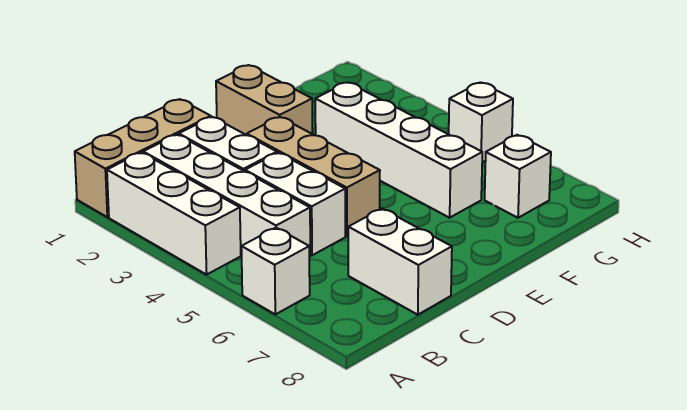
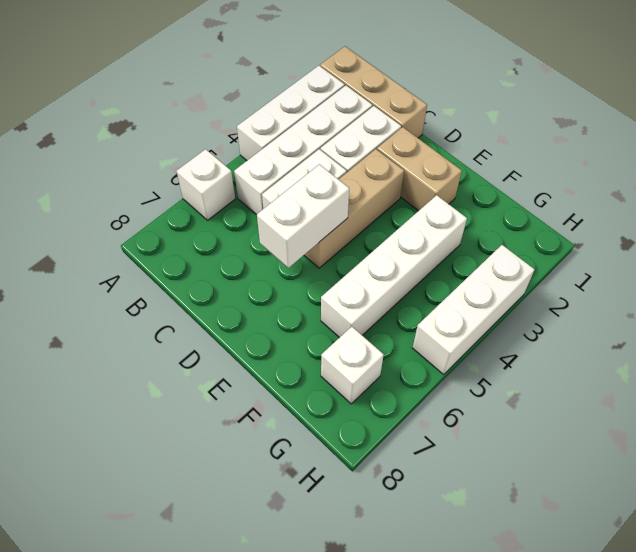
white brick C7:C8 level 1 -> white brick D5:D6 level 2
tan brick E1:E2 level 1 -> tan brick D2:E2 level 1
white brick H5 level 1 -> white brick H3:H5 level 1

--

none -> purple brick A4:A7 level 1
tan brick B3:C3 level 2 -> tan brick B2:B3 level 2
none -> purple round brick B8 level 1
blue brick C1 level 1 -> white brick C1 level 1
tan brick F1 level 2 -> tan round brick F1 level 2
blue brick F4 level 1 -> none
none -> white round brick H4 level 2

Work to be completed: Write down again, exactly as given, only the lines above that fall from the line with "none -> purple brick A4:A7 level 1" to the line with "none -> white round brick H4 level 2", inclusive.

Result of the task:
none -> purple brick A4:A7 level 1
tan brick B3:C3 level 2 -> tan brick B2:B3 level 2
none -> purple round brick B8 level 1
blue brick C1 level 1 -> white brick C1 level 1
tan brick F1 level 2 -> tan round brick F1 level 2
blue brick F4 level 1 -> none
none -> white round brick H4 level 2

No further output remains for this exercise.